───── MATERIAL FOR THE TASK ─────

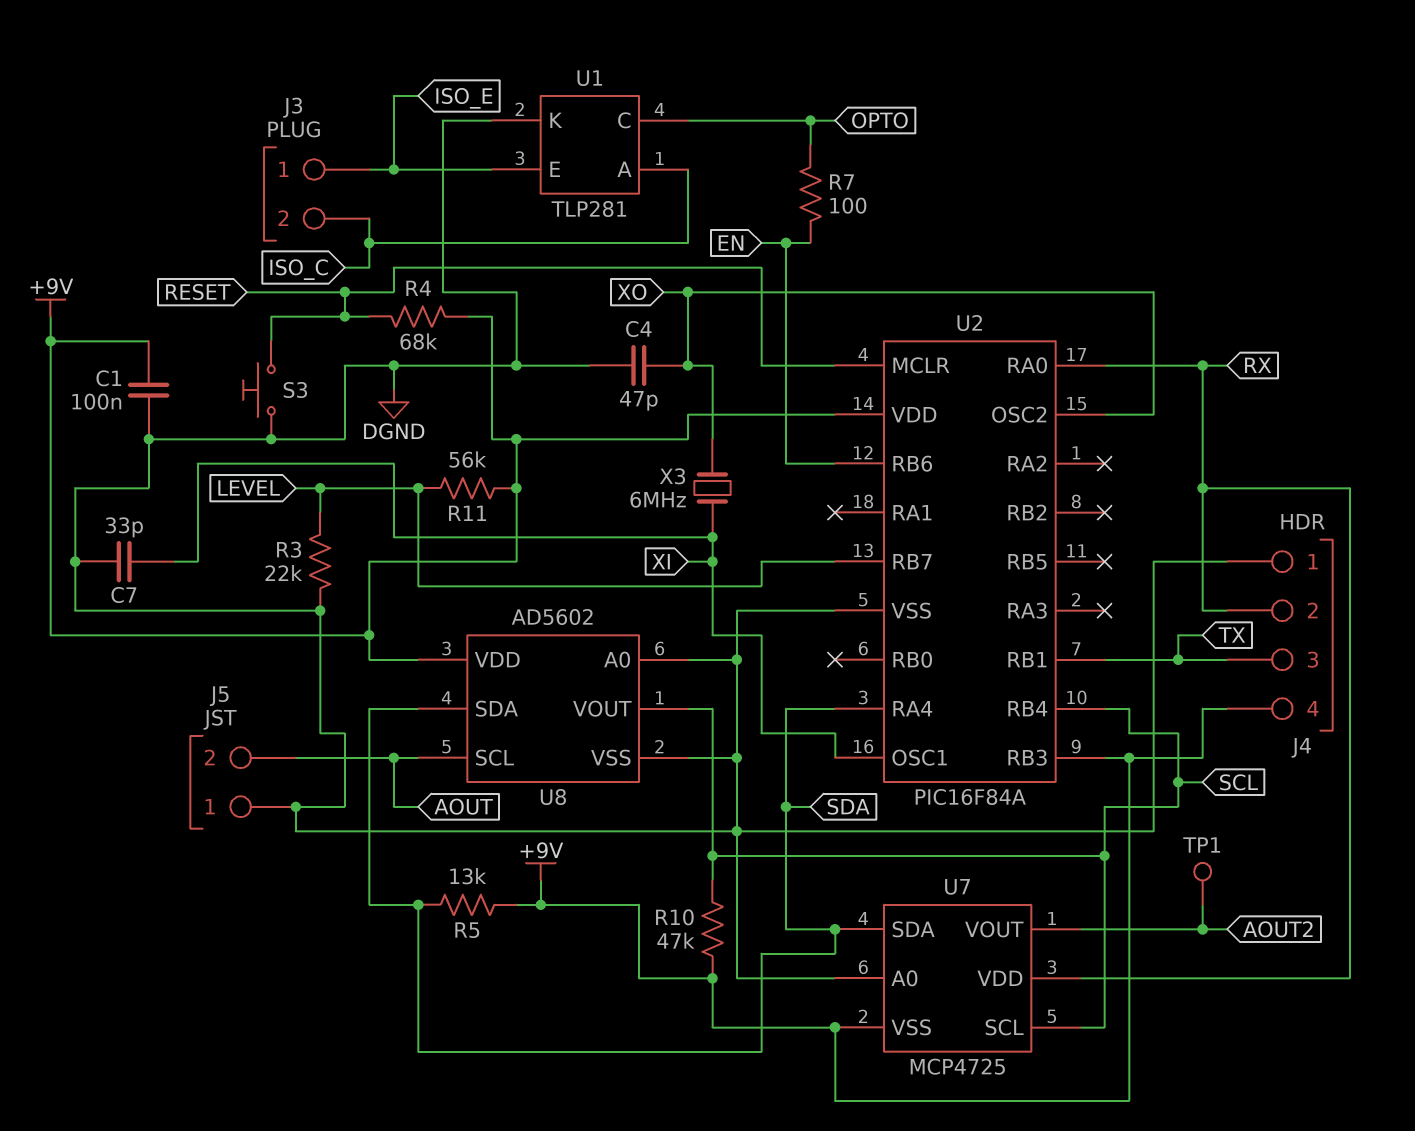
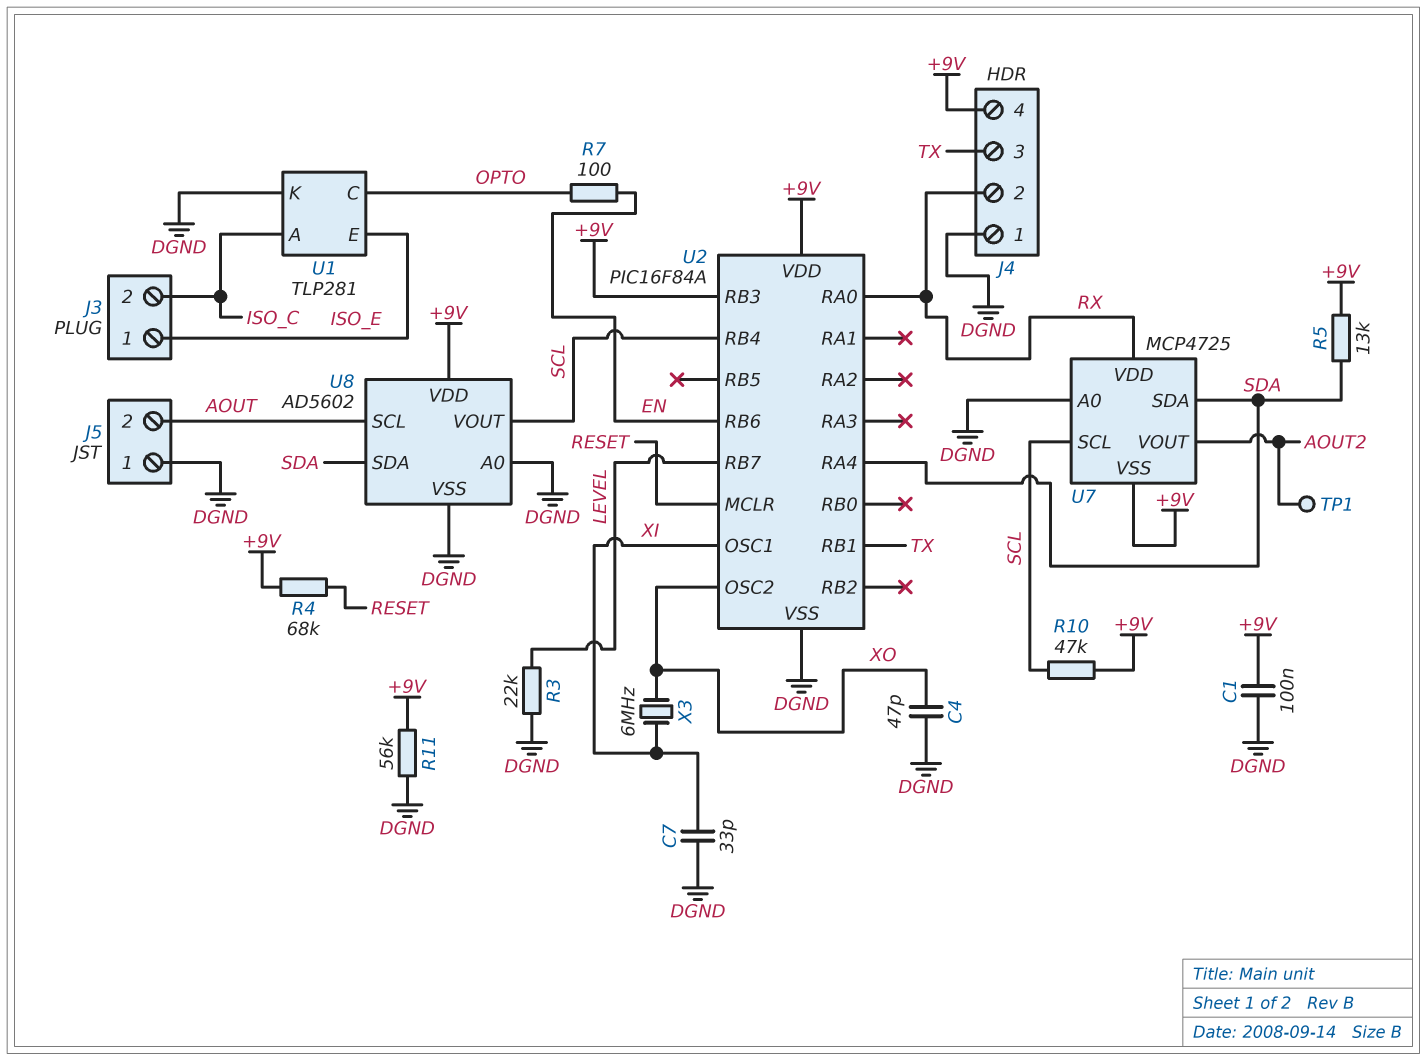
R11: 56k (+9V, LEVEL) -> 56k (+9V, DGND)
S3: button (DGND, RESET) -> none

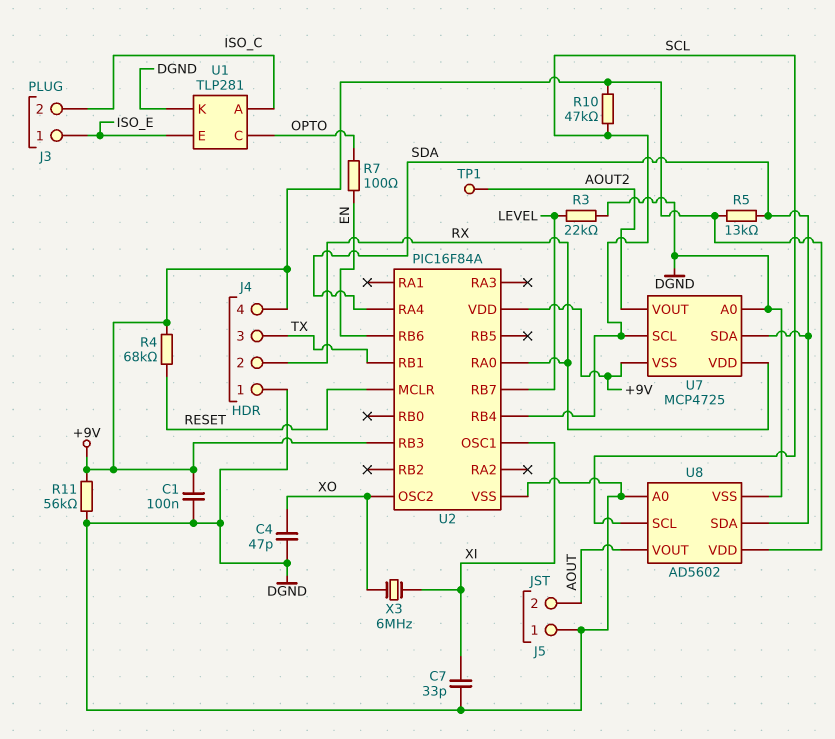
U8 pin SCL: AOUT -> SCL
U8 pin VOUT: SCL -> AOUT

─────
───── MATERIAL FOR THE TASK ─────

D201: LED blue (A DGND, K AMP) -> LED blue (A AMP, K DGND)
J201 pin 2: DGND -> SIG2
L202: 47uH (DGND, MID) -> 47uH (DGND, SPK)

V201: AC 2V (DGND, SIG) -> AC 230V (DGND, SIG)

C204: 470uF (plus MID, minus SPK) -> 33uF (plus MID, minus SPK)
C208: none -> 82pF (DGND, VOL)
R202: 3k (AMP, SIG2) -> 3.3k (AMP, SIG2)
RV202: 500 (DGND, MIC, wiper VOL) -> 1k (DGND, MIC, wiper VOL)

─────

| BRIEF |
Copy out the listing above from the line containing "S3: button (DGND, RESET) -> none" to the line containing "U8 pin VOUT: SCL -> AOUT", both included, exactly as written and minus the images.

| ANSWER |
S3: button (DGND, RESET) -> none

U8 pin SCL: AOUT -> SCL
U8 pin VOUT: SCL -> AOUT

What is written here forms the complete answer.